■ **What you need to do**:
Without including any pictures, write out the data below exactly.
======== Material to process
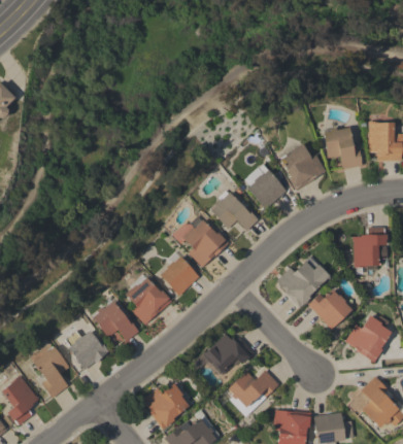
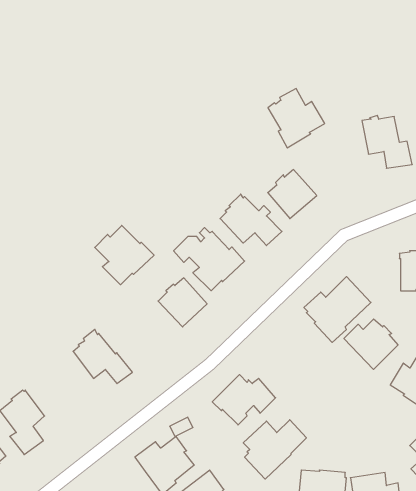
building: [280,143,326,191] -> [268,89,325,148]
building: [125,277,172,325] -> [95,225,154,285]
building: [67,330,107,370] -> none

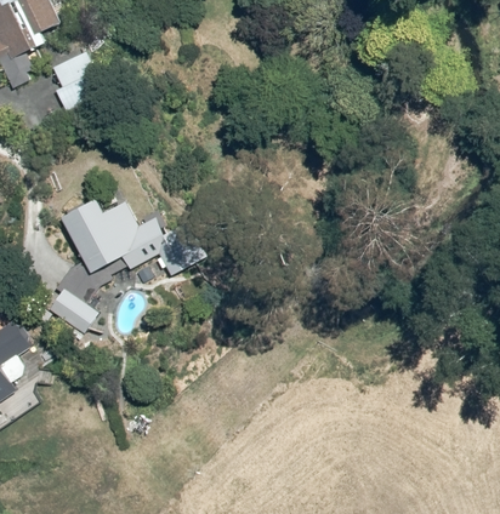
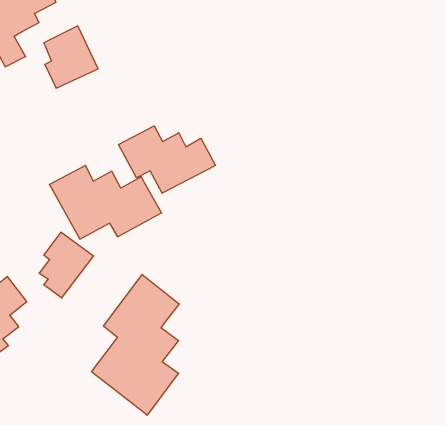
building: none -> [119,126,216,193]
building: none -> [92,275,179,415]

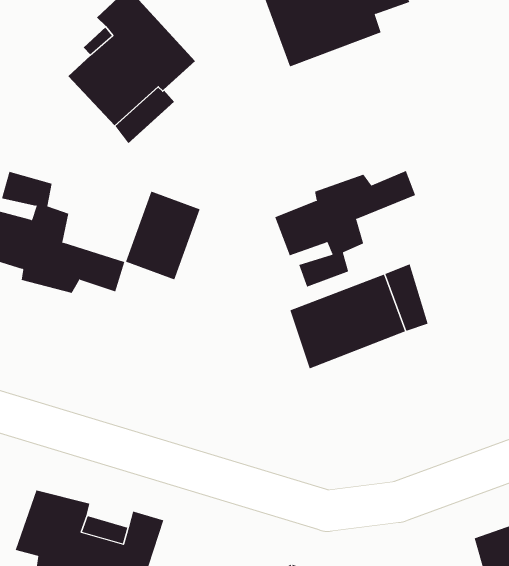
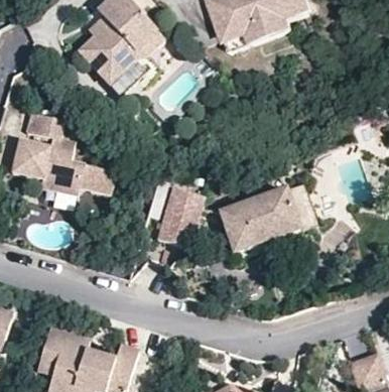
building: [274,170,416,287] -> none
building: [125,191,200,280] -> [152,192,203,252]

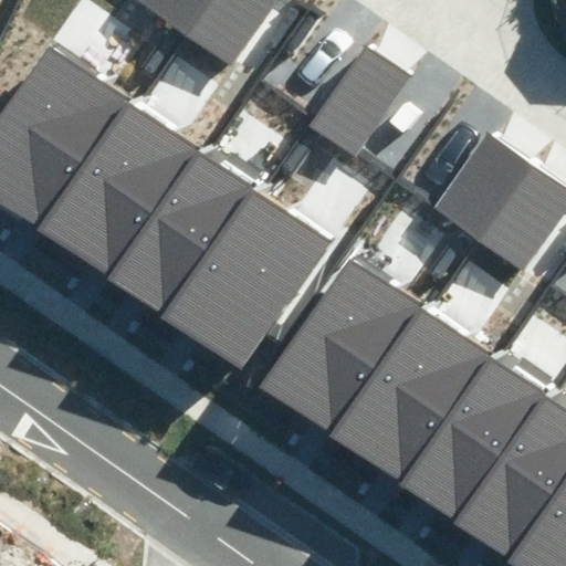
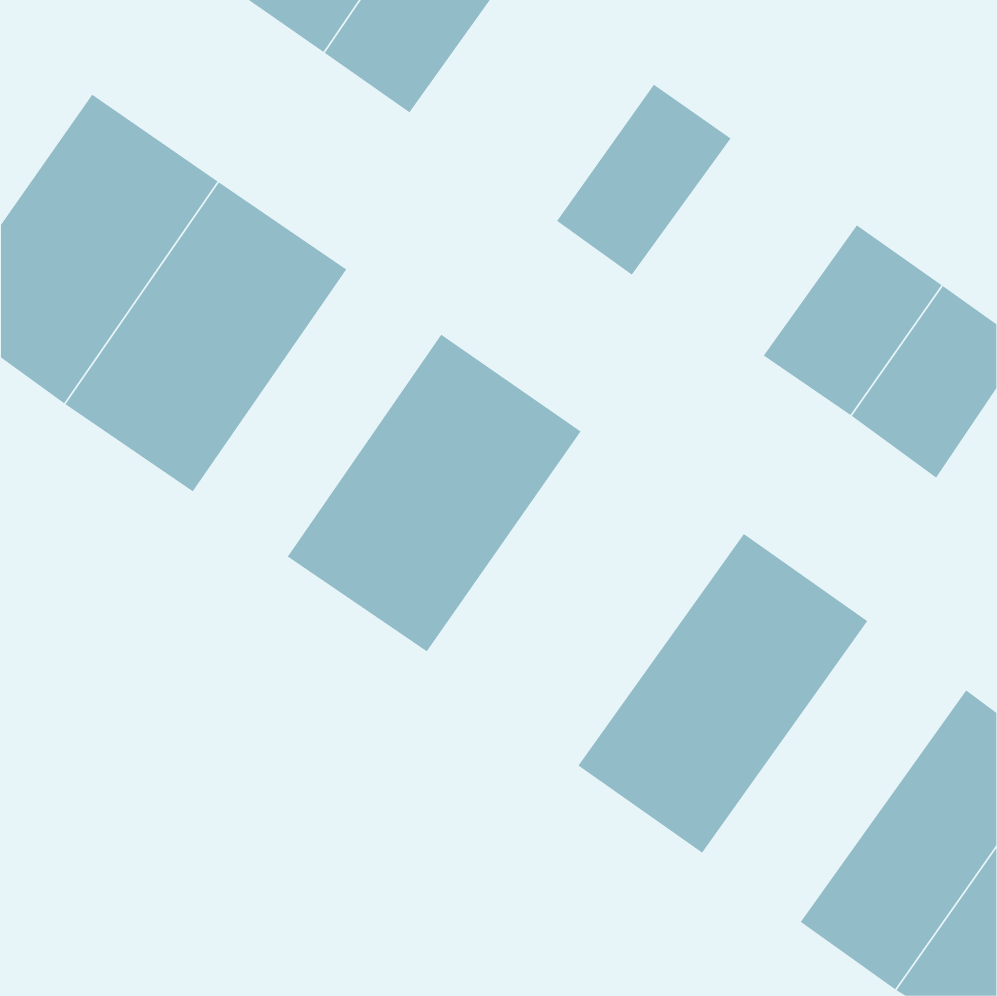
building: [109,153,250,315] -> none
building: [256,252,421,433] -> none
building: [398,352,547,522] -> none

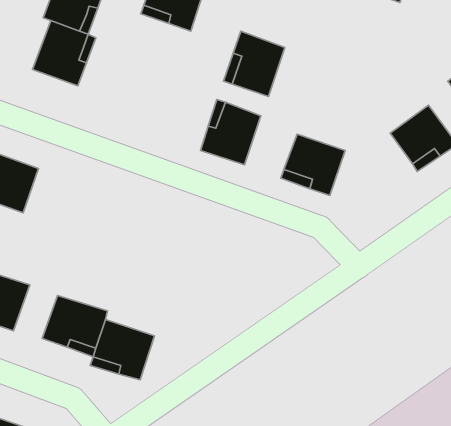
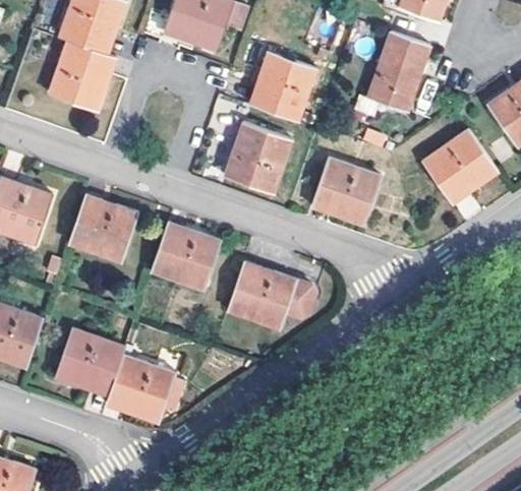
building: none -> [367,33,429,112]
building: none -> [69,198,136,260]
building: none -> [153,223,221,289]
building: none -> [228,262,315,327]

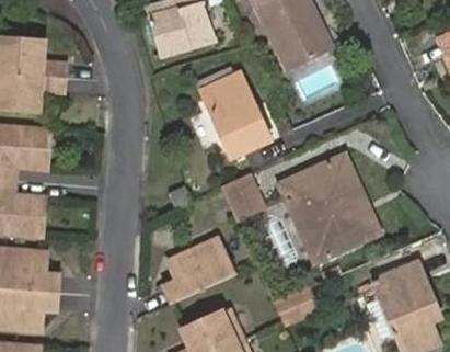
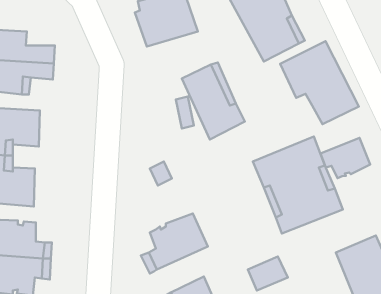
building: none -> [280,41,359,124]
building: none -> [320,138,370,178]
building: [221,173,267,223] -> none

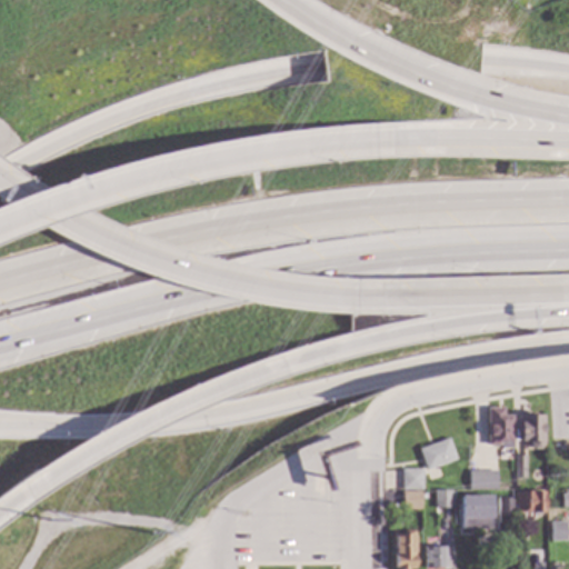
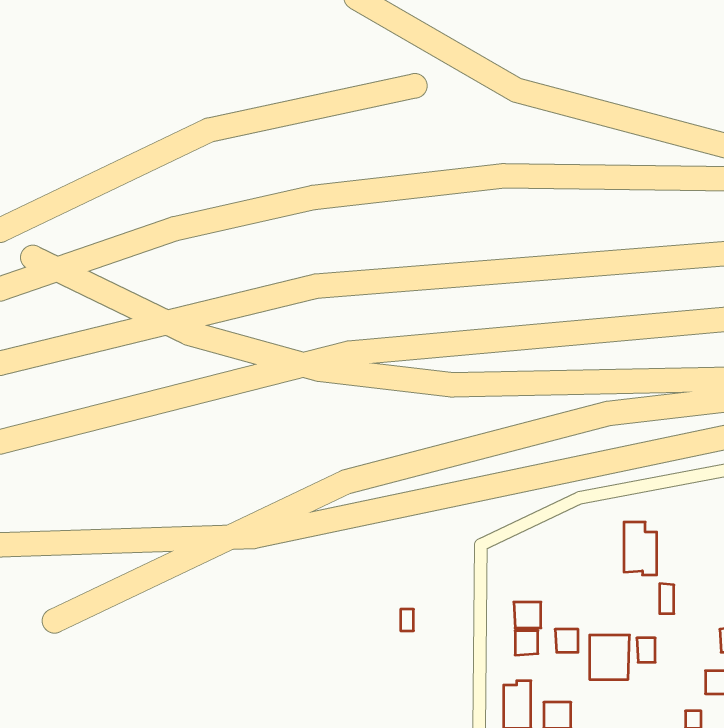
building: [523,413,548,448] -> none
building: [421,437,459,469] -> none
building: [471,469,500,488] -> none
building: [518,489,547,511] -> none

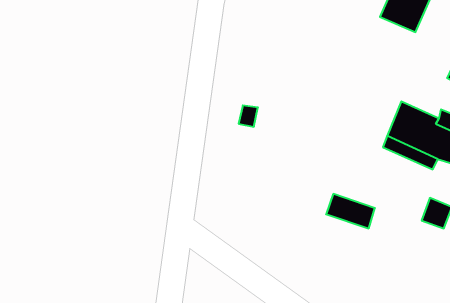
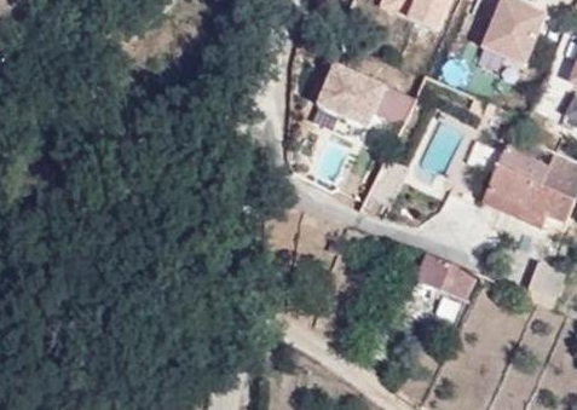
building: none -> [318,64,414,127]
================
■ **Reply to the task**:
building: [280,143,326,191] -> [268,89,325,148]
building: [125,277,172,325] -> [95,225,154,285]
building: [67,330,107,370] -> none

building: none -> [119,126,216,193]
building: none -> [92,275,179,415]

building: [274,170,416,287] -> none
building: [125,191,200,280] -> [152,192,203,252]

building: [109,153,250,315] -> none
building: [256,252,421,433] -> none
building: [398,352,547,522] -> none

building: none -> [367,33,429,112]
building: none -> [69,198,136,260]
building: none -> [153,223,221,289]
building: none -> [228,262,315,327]

building: none -> [280,41,359,124]
building: none -> [320,138,370,178]
building: [221,173,267,223] -> none

building: [523,413,548,448] -> none
building: [421,437,459,469] -> none
building: [471,469,500,488] -> none
building: [518,489,547,511] -> none

building: none -> [318,64,414,127]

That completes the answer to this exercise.